## YOUR OBJECTIVE
Copy every line of the records below that holds the word "BASE".

## RECORDED DATA

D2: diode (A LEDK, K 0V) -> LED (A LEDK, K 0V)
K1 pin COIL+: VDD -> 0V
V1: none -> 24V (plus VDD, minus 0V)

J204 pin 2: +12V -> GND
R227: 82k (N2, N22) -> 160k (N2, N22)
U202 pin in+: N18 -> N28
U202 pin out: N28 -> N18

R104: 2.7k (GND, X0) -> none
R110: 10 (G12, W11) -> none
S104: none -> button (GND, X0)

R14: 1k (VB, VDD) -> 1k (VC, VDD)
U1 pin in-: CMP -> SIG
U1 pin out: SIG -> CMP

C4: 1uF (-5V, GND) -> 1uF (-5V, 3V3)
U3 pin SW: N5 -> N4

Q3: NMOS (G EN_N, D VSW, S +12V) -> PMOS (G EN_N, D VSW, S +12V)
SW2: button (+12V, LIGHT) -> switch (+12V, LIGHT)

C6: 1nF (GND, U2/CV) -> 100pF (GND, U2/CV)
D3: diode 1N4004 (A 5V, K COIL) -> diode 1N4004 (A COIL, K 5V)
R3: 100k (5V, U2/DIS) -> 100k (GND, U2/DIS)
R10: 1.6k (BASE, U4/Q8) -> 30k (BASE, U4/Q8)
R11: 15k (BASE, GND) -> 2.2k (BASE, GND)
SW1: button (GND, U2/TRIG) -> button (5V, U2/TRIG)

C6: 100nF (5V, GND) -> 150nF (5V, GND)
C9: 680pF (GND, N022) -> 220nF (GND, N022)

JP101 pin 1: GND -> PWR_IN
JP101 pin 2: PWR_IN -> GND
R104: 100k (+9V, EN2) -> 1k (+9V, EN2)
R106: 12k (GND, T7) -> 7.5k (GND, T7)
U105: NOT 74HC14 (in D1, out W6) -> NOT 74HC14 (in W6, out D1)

## SOLUTION FOR THIS TASK
R10: 1.6k (BASE, U4/Q8) -> 30k (BASE, U4/Q8)
R11: 15k (BASE, GND) -> 2.2k (BASE, GND)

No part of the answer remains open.